▶ [Provided data]
Content starts

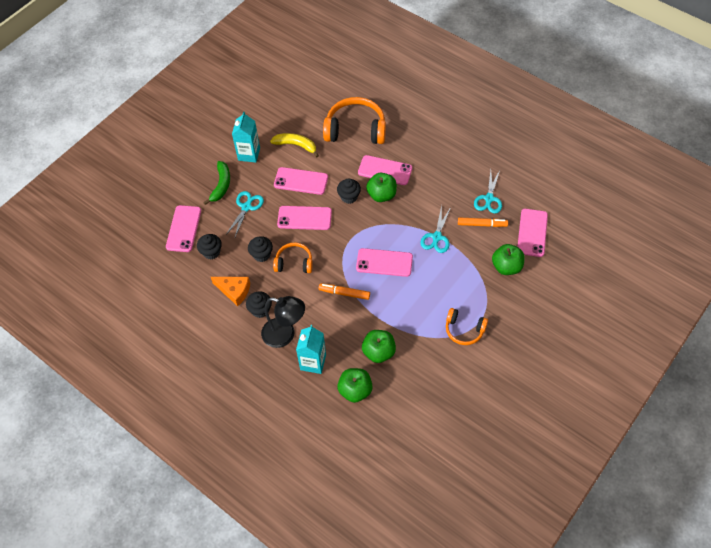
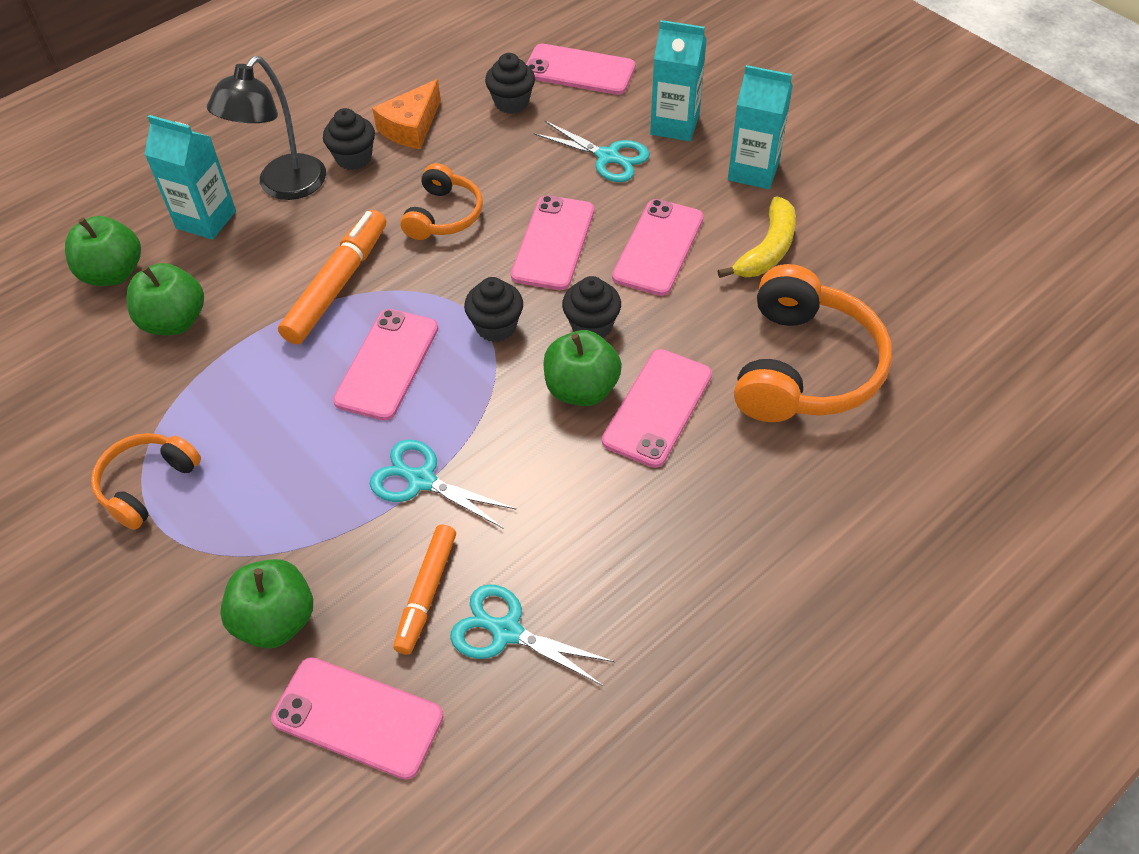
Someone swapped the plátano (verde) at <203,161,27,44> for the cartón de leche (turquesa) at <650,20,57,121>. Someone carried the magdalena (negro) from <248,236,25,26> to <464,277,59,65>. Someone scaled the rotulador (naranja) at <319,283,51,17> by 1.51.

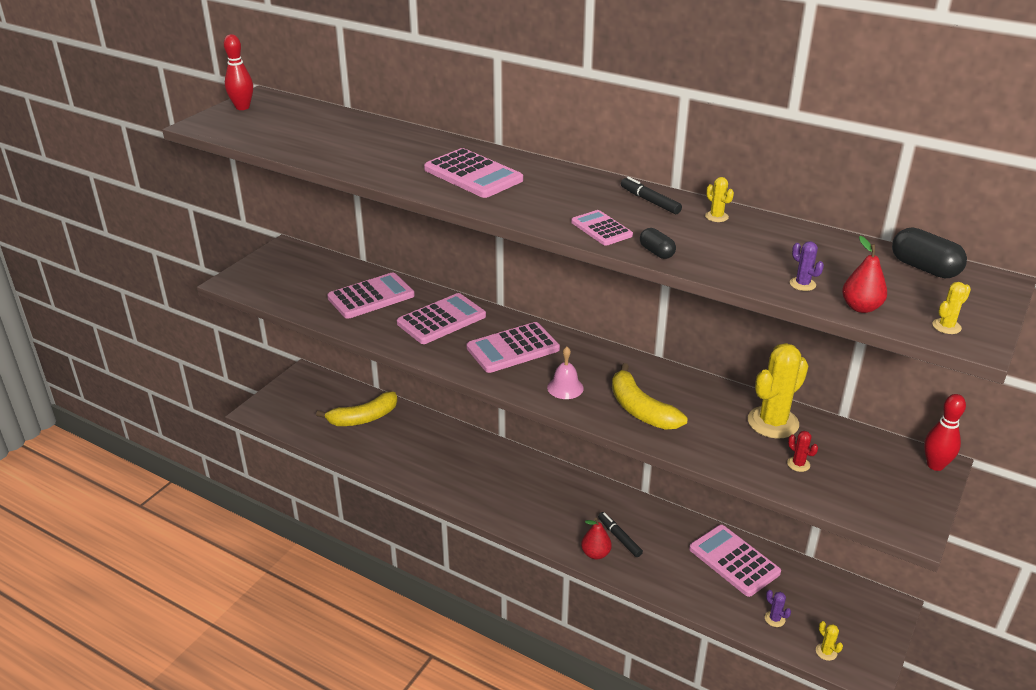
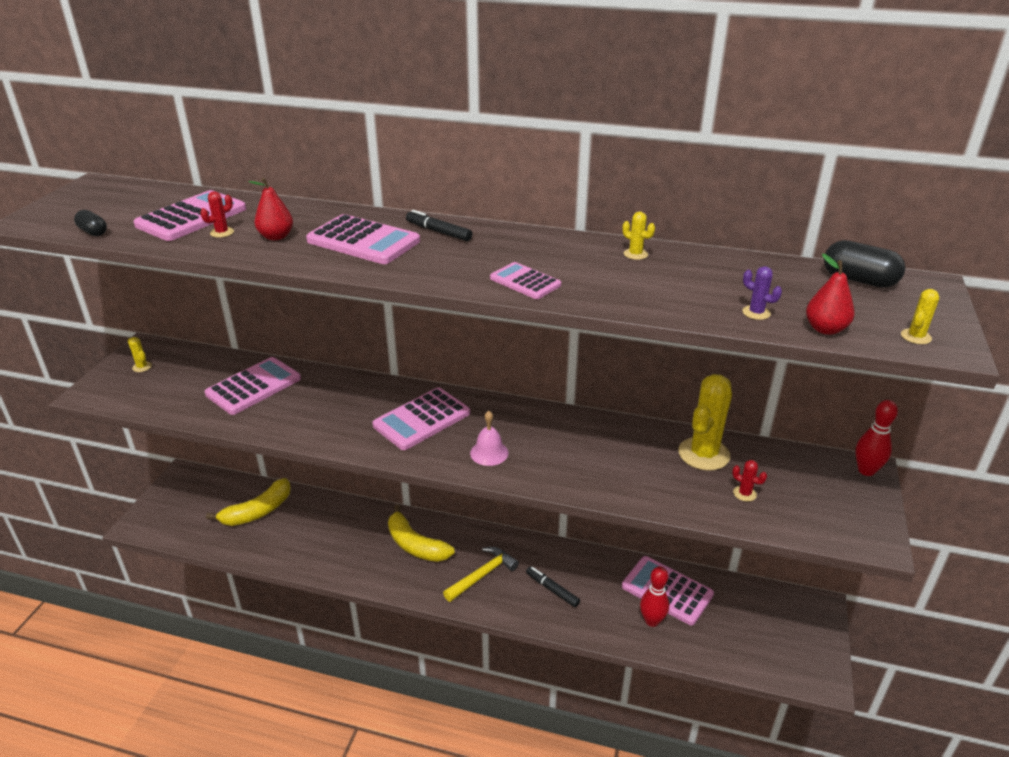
Someone carried the bolo (rojo) from <224,34,29,76> to <640,566,29,61>. Someone carried the calculadora (rosa) from <397,293,89,51> to <133,190,113,51>. Someone carried the pera (rojo) from <581,518,31,42> to <249,178,44,62>. Someone carried the plátano (amarillo) from <612,363,76,67> to <388,504,67,58>. Someone carried the rotulador (negro) from <621,177,61,37> to <406,210,66,31>. Someone carried the cápsula (negro) from <640,228,36,31> to <74,210,33,26>. Someone took away the cactus (morado) at <765,590,26,37>. Someone carried the cactus (amarillo) from <816,621,27,40> to <128,337,24,35>. Someone put down the cactus (rojo) at <200,191,34,47>. Someone put down the martillo (amarillo) at <443,547,76,55>.

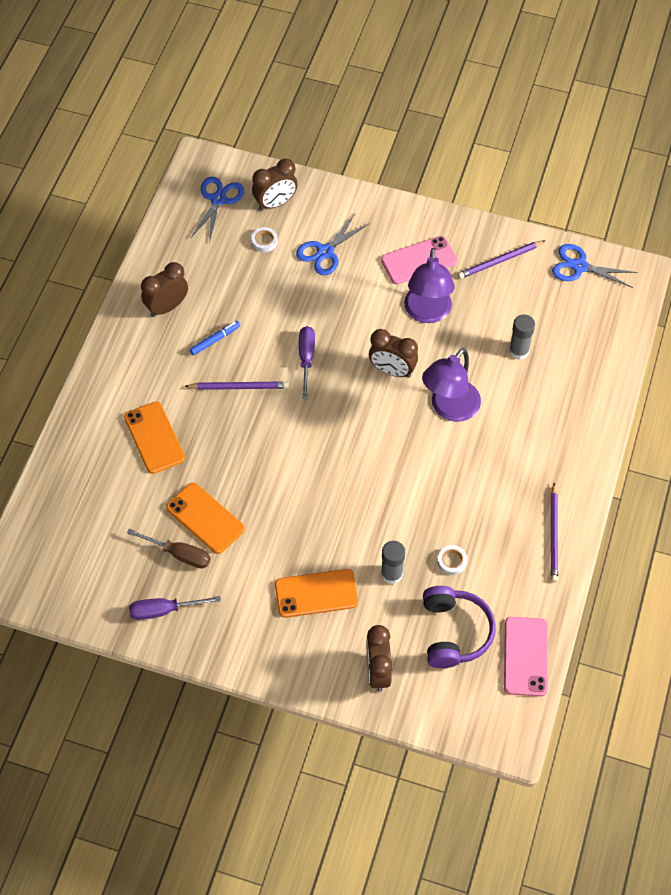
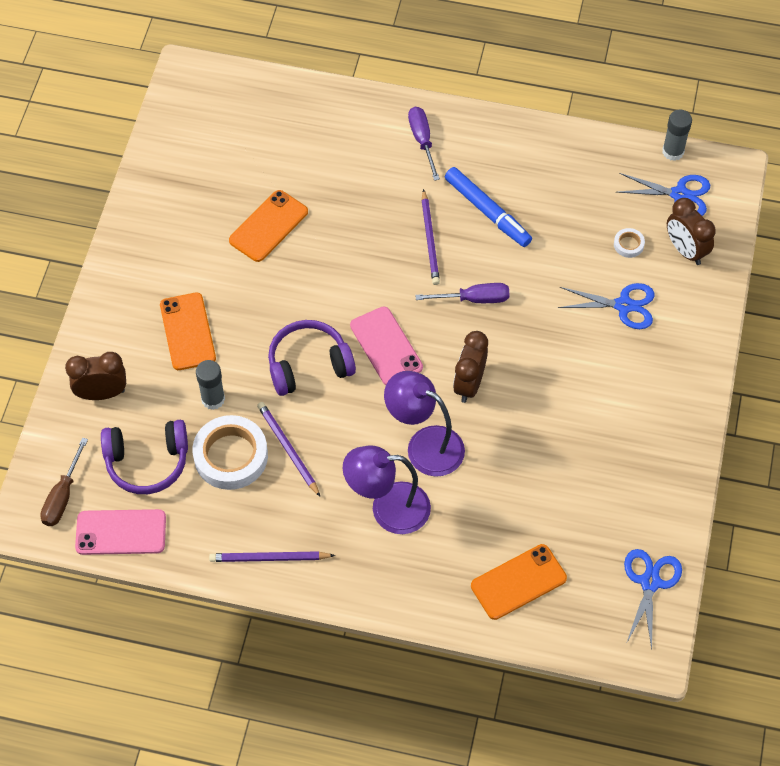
Someone carried the móvil (naranja) from <124,402,61,72> to <471,544,96,76>. Someone carried the destornillador (marrón) from <127,529,84,39> to <40,438,48,88>. Someone carried the destornillador (morado) from <129,596,92,24> to <408,107,32,74>. Someone took away the despertador (marrón) at <141,262,47,55>. Someone scaled the rotulador (azul) at <189,321,51,34> by 1.79. Someone rotated the tijeras (azul) at <296,214,74,61> by 150 degrees clockwise. Someone carried the móvil (rosa) from <381,236,76,49> to <350,306,73,79>. Someone carried the lámpara (morado) from <404,248,51,75> to <343,445,88,89>. Someone scaled the cinta adhesiva (blanco) at <437,545,30,30> by 2.28. Someone carried the lápiz (morado) from <458,240,88,39> to <257,402,63,95>. Someone carried the barra de pegamento (gris) from <509,314,26,46> to <662,110,30,51>. Someone put down the auriculares (morado) at <268,320,88,76>.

Content ends

For this exercise, retype the listing above word for word and omit the pictures.

Someone swapped the plátano (verde) at <203,161,27,44> for the cartón de leche (turquesa) at <650,20,57,121>. Someone carried the magdalena (negro) from <248,236,25,26> to <464,277,59,65>. Someone scaled the rotulador (naranja) at <319,283,51,17> by 1.51.

Someone carried the bolo (rojo) from <224,34,29,76> to <640,566,29,61>. Someone carried the calculadora (rosa) from <397,293,89,51> to <133,190,113,51>. Someone carried the pera (rojo) from <581,518,31,42> to <249,178,44,62>. Someone carried the plátano (amarillo) from <612,363,76,67> to <388,504,67,58>. Someone carried the rotulador (negro) from <621,177,61,37> to <406,210,66,31>. Someone carried the cápsula (negro) from <640,228,36,31> to <74,210,33,26>. Someone took away the cactus (morado) at <765,590,26,37>. Someone carried the cactus (amarillo) from <816,621,27,40> to <128,337,24,35>. Someone put down the cactus (rojo) at <200,191,34,47>. Someone put down the martillo (amarillo) at <443,547,76,55>.

Someone carried the móvil (naranja) from <124,402,61,72> to <471,544,96,76>. Someone carried the destornillador (marrón) from <127,529,84,39> to <40,438,48,88>. Someone carried the destornillador (morado) from <129,596,92,24> to <408,107,32,74>. Someone took away the despertador (marrón) at <141,262,47,55>. Someone scaled the rotulador (azul) at <189,321,51,34> by 1.79. Someone rotated the tijeras (azul) at <296,214,74,61> by 150 degrees clockwise. Someone carried the móvil (rosa) from <381,236,76,49> to <350,306,73,79>. Someone carried the lámpara (morado) from <404,248,51,75> to <343,445,88,89>. Someone scaled the cinta adhesiva (blanco) at <437,545,30,30> by 2.28. Someone carried the lápiz (morado) from <458,240,88,39> to <257,402,63,95>. Someone carried the barra de pegamento (gris) from <509,314,26,46> to <662,110,30,51>. Someone put down the auriculares (morado) at <268,320,88,76>.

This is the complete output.